• About this exercise
Please return each record exactly as it stands.

• Task data
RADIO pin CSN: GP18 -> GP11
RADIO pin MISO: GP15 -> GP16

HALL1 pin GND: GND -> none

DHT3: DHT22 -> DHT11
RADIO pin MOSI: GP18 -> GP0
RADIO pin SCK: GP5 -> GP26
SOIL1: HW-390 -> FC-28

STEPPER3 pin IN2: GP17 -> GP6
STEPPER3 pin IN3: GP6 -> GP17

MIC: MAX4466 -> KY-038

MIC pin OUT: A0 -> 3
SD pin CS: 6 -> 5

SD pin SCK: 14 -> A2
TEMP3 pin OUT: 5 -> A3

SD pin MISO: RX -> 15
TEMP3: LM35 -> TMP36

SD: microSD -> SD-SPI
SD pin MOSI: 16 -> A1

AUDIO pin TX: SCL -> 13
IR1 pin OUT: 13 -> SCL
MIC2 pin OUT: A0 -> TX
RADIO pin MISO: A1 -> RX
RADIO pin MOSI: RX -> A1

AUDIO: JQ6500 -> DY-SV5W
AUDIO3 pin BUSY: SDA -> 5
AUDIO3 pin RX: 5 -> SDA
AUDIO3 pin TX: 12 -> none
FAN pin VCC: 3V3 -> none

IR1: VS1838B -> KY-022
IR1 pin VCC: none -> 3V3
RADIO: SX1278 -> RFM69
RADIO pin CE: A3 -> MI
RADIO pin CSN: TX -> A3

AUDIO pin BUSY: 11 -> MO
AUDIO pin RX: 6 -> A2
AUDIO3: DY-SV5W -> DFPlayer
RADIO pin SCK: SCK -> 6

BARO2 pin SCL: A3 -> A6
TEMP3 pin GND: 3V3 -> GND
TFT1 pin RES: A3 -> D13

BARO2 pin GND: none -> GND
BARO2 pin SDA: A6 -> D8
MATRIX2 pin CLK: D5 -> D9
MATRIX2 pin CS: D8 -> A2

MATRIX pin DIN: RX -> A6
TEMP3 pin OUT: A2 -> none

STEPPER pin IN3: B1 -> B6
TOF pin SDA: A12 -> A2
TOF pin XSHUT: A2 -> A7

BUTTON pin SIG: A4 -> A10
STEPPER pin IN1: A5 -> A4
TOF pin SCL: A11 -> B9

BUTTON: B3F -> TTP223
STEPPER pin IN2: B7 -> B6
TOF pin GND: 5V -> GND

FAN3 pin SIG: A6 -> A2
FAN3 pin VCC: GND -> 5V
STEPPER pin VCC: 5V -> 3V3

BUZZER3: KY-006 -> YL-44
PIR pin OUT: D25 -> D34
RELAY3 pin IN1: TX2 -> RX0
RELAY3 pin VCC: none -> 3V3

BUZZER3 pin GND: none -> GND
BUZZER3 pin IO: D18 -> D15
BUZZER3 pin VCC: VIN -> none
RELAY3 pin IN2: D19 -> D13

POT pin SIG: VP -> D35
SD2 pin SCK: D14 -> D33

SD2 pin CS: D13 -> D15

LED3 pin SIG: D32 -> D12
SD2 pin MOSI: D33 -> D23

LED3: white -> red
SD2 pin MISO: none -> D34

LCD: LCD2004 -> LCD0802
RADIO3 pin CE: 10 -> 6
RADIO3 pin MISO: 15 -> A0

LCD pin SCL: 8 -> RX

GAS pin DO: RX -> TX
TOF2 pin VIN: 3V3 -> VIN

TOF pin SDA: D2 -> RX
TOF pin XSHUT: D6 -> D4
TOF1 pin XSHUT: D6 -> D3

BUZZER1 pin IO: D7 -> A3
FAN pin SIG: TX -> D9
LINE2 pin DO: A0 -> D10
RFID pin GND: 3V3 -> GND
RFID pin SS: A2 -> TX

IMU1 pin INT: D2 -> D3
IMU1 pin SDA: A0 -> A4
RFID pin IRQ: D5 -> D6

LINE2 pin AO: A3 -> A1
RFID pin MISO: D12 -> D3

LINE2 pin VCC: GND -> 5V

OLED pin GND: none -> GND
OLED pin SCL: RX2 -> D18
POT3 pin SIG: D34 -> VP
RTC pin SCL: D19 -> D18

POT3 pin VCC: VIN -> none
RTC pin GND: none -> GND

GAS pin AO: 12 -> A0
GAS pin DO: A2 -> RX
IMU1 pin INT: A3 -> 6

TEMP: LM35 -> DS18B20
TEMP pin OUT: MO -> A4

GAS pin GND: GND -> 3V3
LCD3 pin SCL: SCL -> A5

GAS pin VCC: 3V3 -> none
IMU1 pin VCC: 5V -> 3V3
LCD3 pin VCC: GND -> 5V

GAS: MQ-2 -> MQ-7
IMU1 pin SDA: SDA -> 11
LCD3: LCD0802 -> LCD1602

• Solution
RADIO pin CSN: GP18 -> GP11
RADIO pin MISO: GP15 -> GP16

HALL1 pin GND: GND -> none

DHT3: DHT22 -> DHT11
RADIO pin MOSI: GP18 -> GP0
RADIO pin SCK: GP5 -> GP26
SOIL1: HW-390 -> FC-28

STEPPER3 pin IN2: GP17 -> GP6
STEPPER3 pin IN3: GP6 -> GP17

MIC: MAX4466 -> KY-038

MIC pin OUT: A0 -> 3
SD pin CS: 6 -> 5

SD pin SCK: 14 -> A2
TEMP3 pin OUT: 5 -> A3

SD pin MISO: RX -> 15
TEMP3: LM35 -> TMP36

SD: microSD -> SD-SPI
SD pin MOSI: 16 -> A1

AUDIO pin TX: SCL -> 13
IR1 pin OUT: 13 -> SCL
MIC2 pin OUT: A0 -> TX
RADIO pin MISO: A1 -> RX
RADIO pin MOSI: RX -> A1

AUDIO: JQ6500 -> DY-SV5W
AUDIO3 pin BUSY: SDA -> 5
AUDIO3 pin RX: 5 -> SDA
AUDIO3 pin TX: 12 -> none
FAN pin VCC: 3V3 -> none

IR1: VS1838B -> KY-022
IR1 pin VCC: none -> 3V3
RADIO: SX1278 -> RFM69
RADIO pin CE: A3 -> MI
RADIO pin CSN: TX -> A3

AUDIO pin BUSY: 11 -> MO
AUDIO pin RX: 6 -> A2
AUDIO3: DY-SV5W -> DFPlayer
RADIO pin SCK: SCK -> 6

BARO2 pin SCL: A3 -> A6
TEMP3 pin GND: 3V3 -> GND
TFT1 pin RES: A3 -> D13

BARO2 pin GND: none -> GND
BARO2 pin SDA: A6 -> D8
MATRIX2 pin CLK: D5 -> D9
MATRIX2 pin CS: D8 -> A2

MATRIX pin DIN: RX -> A6
TEMP3 pin OUT: A2 -> none

STEPPER pin IN3: B1 -> B6
TOF pin SDA: A12 -> A2
TOF pin XSHUT: A2 -> A7

BUTTON pin SIG: A4 -> A10
STEPPER pin IN1: A5 -> A4
TOF pin SCL: A11 -> B9

BUTTON: B3F -> TTP223
STEPPER pin IN2: B7 -> B6
TOF pin GND: 5V -> GND

FAN3 pin SIG: A6 -> A2
FAN3 pin VCC: GND -> 5V
STEPPER pin VCC: 5V -> 3V3

BUZZER3: KY-006 -> YL-44
PIR pin OUT: D25 -> D34
RELAY3 pin IN1: TX2 -> RX0
RELAY3 pin VCC: none -> 3V3

BUZZER3 pin GND: none -> GND
BUZZER3 pin IO: D18 -> D15
BUZZER3 pin VCC: VIN -> none
RELAY3 pin IN2: D19 -> D13

POT pin SIG: VP -> D35
SD2 pin SCK: D14 -> D33

SD2 pin CS: D13 -> D15

LED3 pin SIG: D32 -> D12
SD2 pin MOSI: D33 -> D23

LED3: white -> red
SD2 pin MISO: none -> D34

LCD: LCD2004 -> LCD0802
RADIO3 pin CE: 10 -> 6
RADIO3 pin MISO: 15 -> A0

LCD pin SCL: 8 -> RX

GAS pin DO: RX -> TX
TOF2 pin VIN: 3V3 -> VIN

TOF pin SDA: D2 -> RX
TOF pin XSHUT: D6 -> D4
TOF1 pin XSHUT: D6 -> D3

BUZZER1 pin IO: D7 -> A3
FAN pin SIG: TX -> D9
LINE2 pin DO: A0 -> D10
RFID pin GND: 3V3 -> GND
RFID pin SS: A2 -> TX

IMU1 pin INT: D2 -> D3
IMU1 pin SDA: A0 -> A4
RFID pin IRQ: D5 -> D6

LINE2 pin AO: A3 -> A1
RFID pin MISO: D12 -> D3

LINE2 pin VCC: GND -> 5V

OLED pin GND: none -> GND
OLED pin SCL: RX2 -> D18
POT3 pin SIG: D34 -> VP
RTC pin SCL: D19 -> D18

POT3 pin VCC: VIN -> none
RTC pin GND: none -> GND

GAS pin AO: 12 -> A0
GAS pin DO: A2 -> RX
IMU1 pin INT: A3 -> 6

TEMP: LM35 -> DS18B20
TEMP pin OUT: MO -> A4

GAS pin GND: GND -> 3V3
LCD3 pin SCL: SCL -> A5

GAS pin VCC: 3V3 -> none
IMU1 pin VCC: 5V -> 3V3
LCD3 pin VCC: GND -> 5V

GAS: MQ-2 -> MQ-7
IMU1 pin SDA: SDA -> 11
LCD3: LCD0802 -> LCD1602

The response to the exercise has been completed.